In the data below, find the line that contains "RADIO3 pin CE: D13 -> D10" and the line that contains "RADIO3 pin MOSI: D6 -> D13". Copy both, plus every line between them, exactly.

DATA EXTRACTS:
§ §
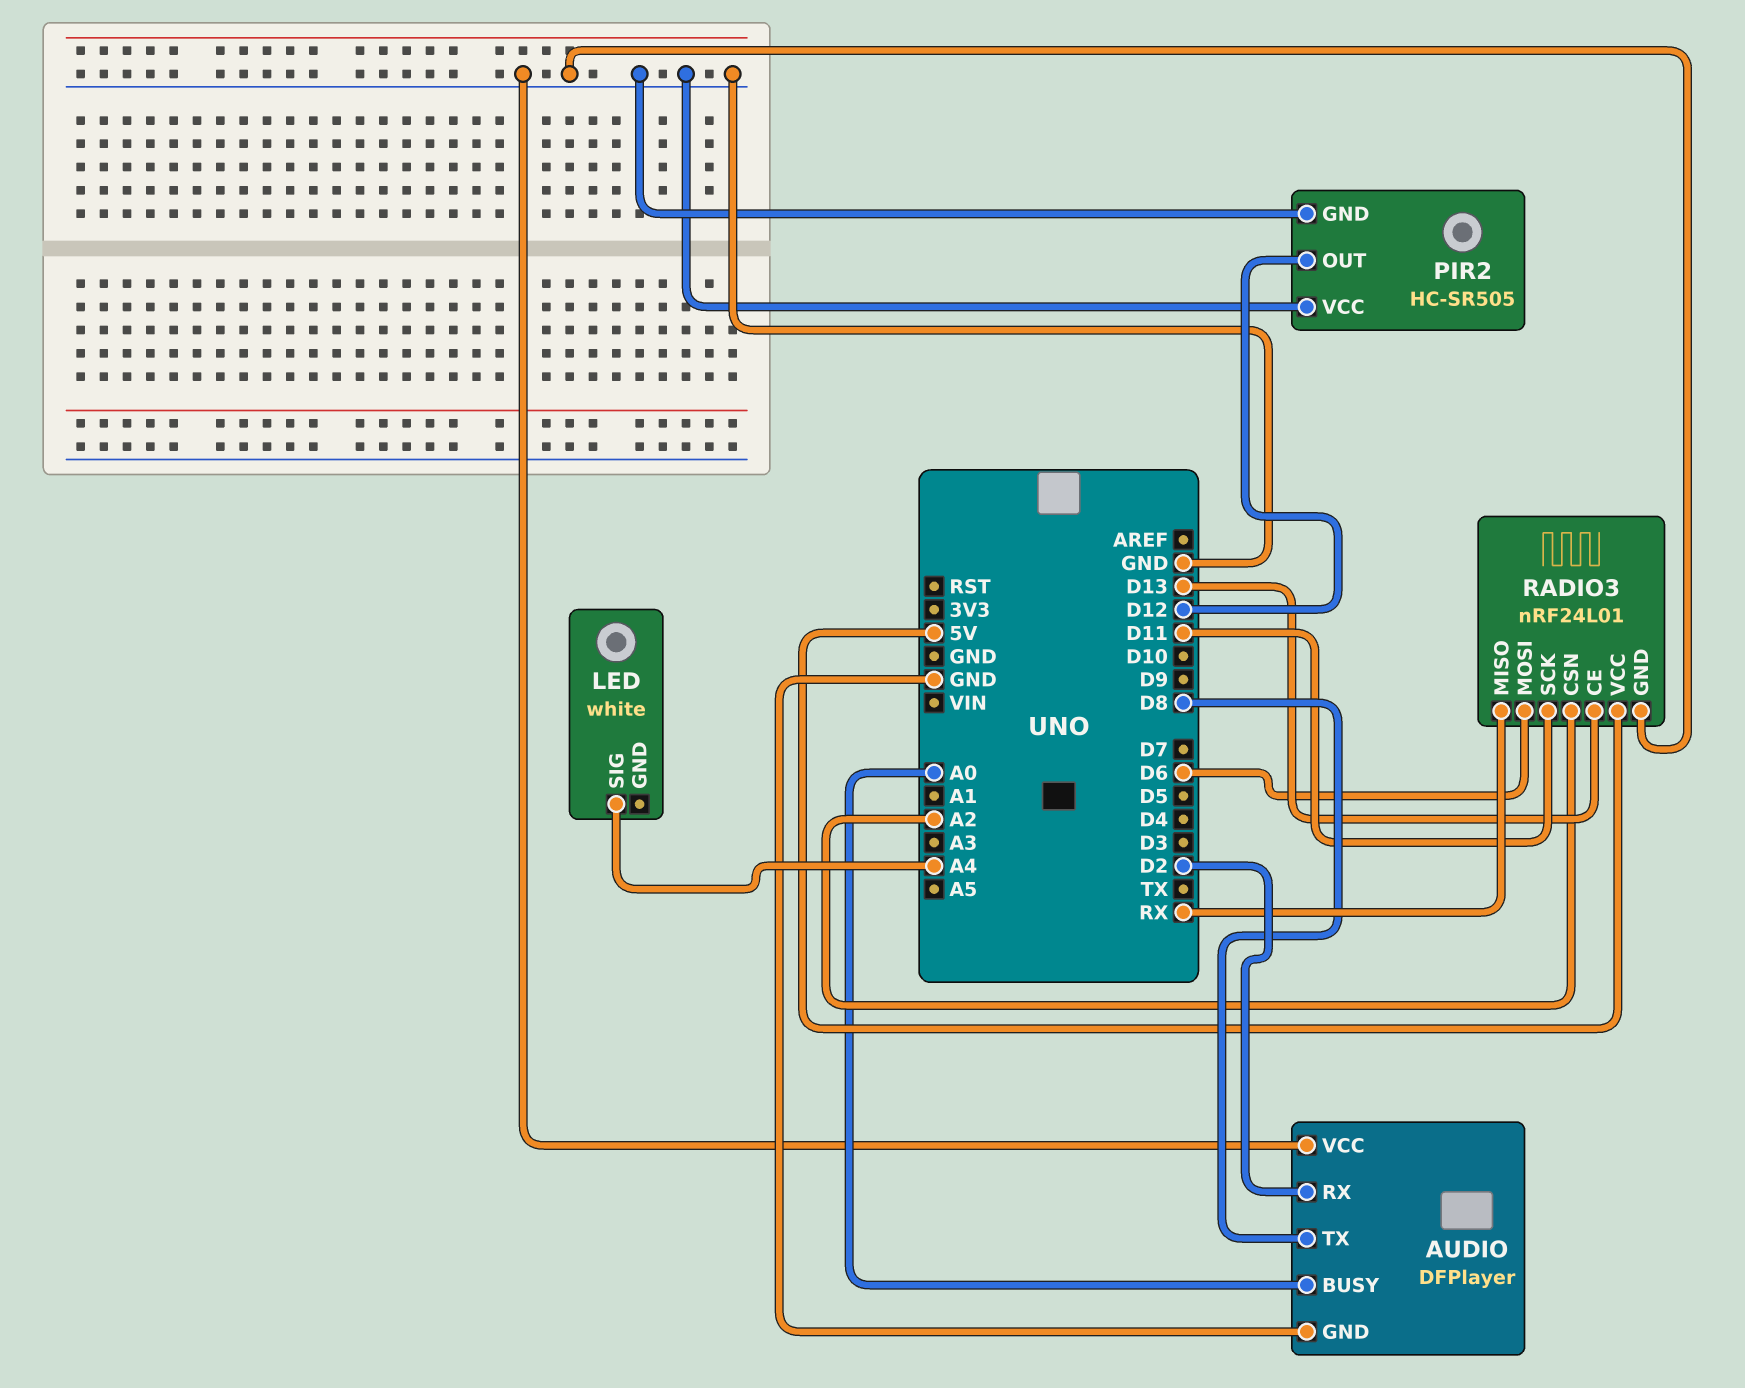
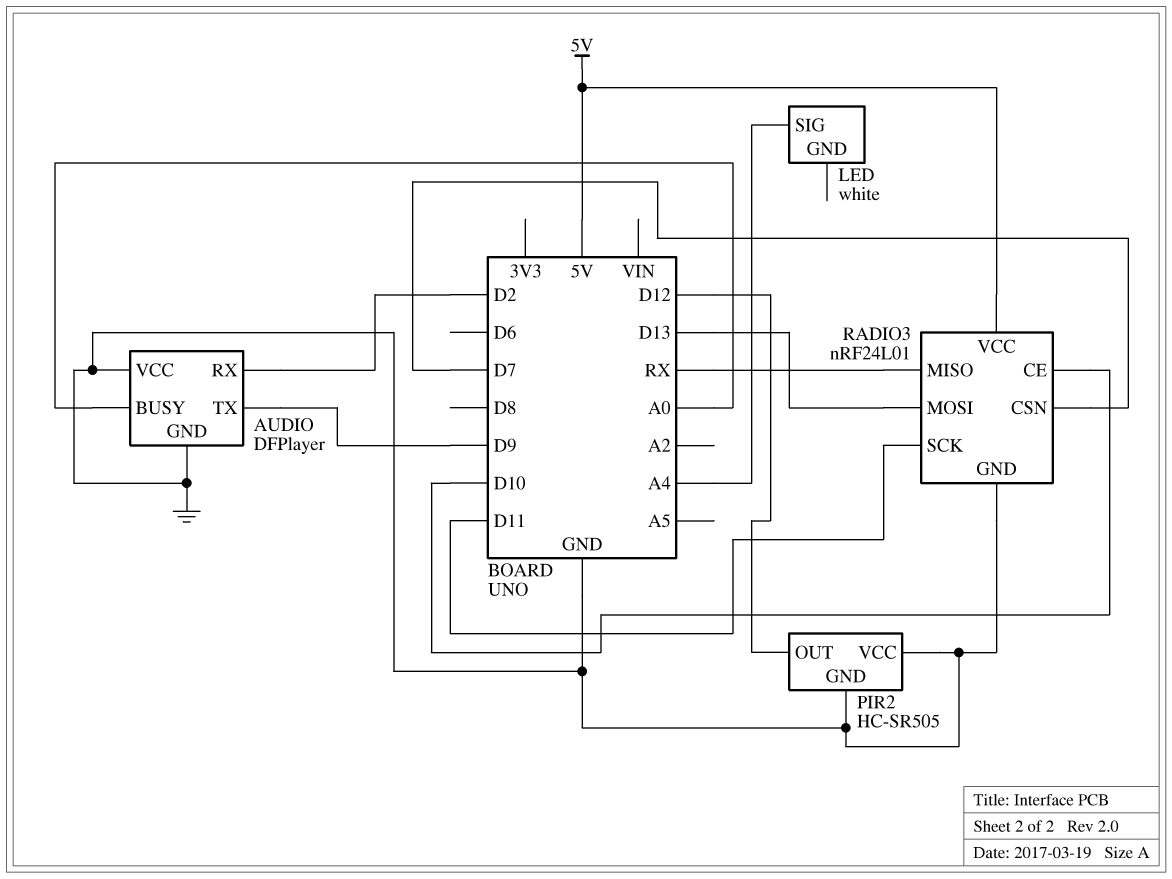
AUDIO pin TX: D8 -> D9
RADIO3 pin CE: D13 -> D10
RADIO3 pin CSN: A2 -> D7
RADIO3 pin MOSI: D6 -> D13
§ §
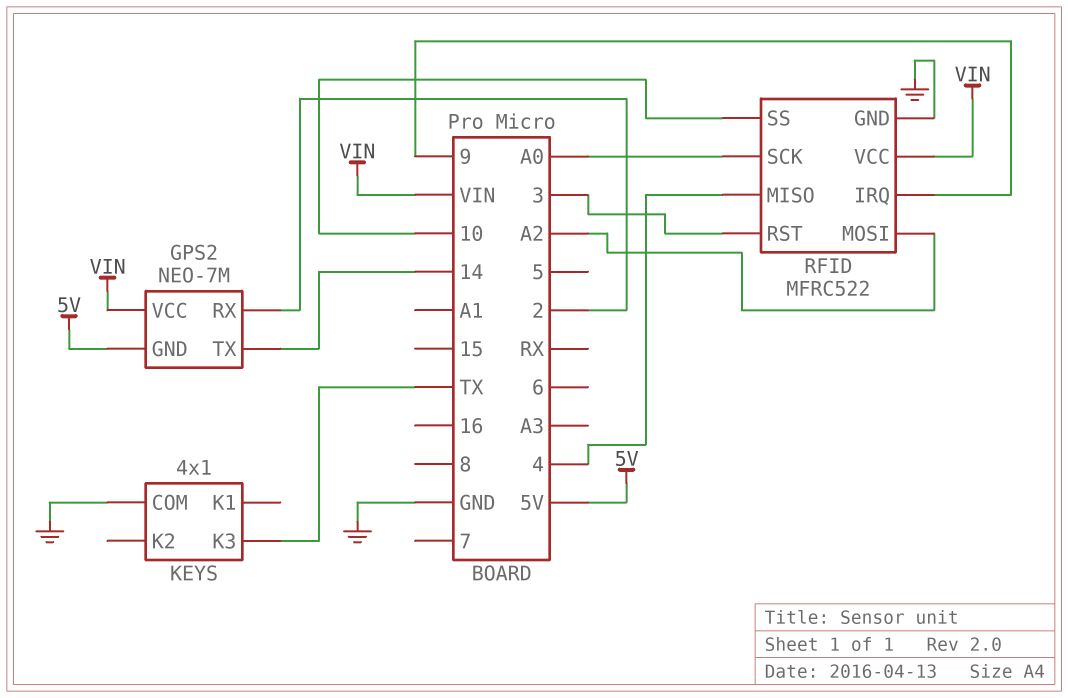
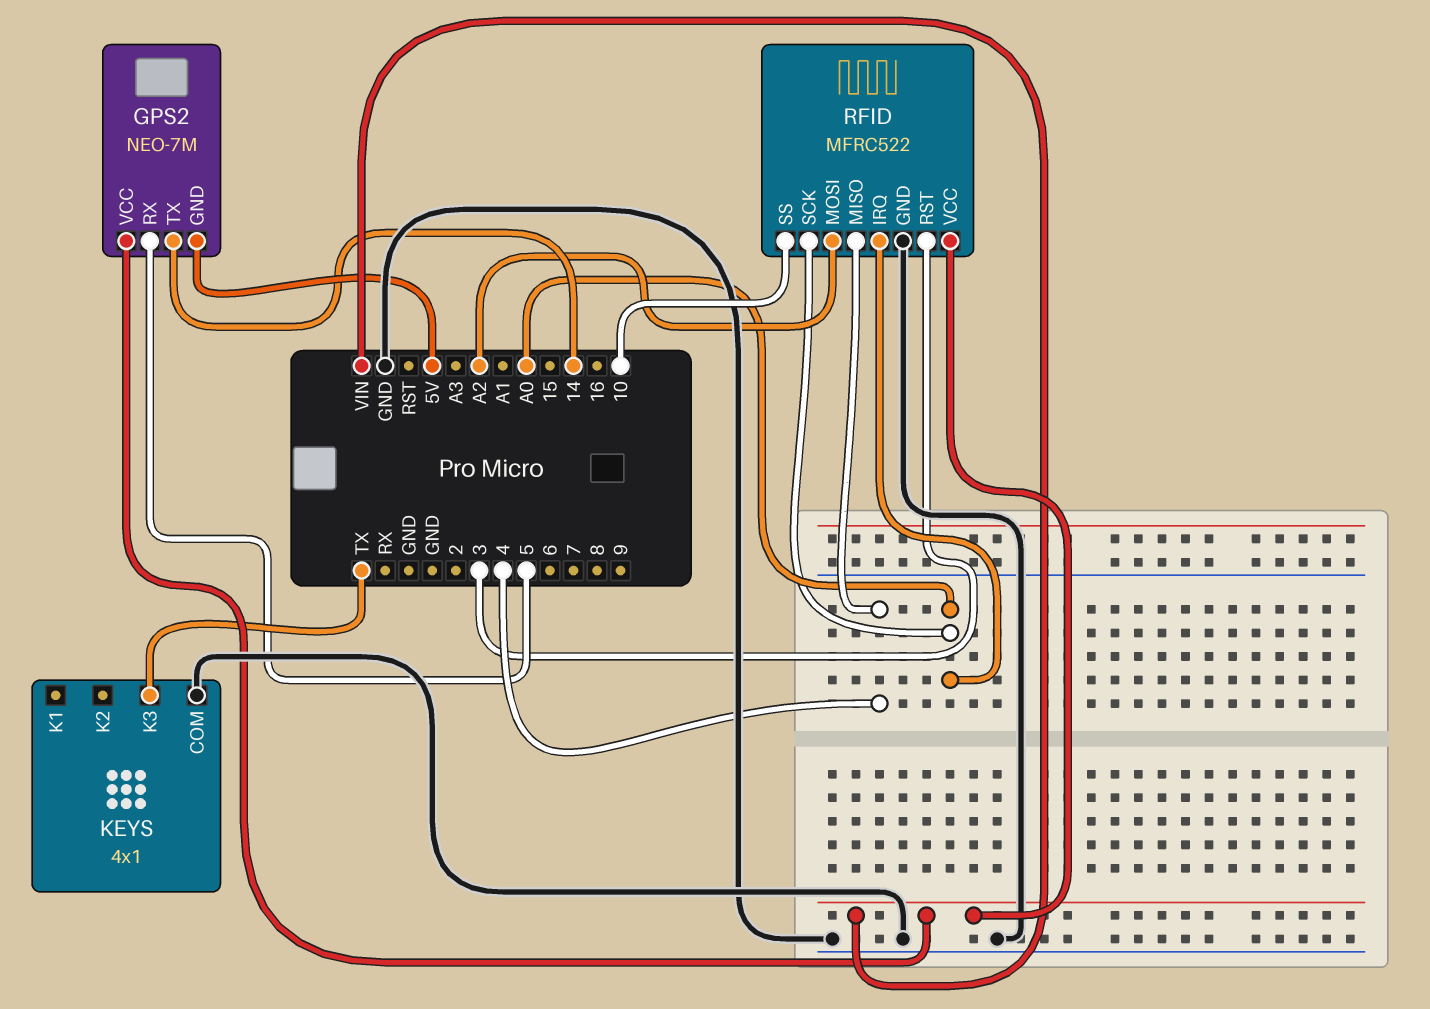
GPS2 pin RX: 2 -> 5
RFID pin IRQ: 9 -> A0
§ §
WRITTEN SOLUTION:
RADIO3 pin CE: D13 -> D10
RADIO3 pin CSN: A2 -> D7
RADIO3 pin MOSI: D6 -> D13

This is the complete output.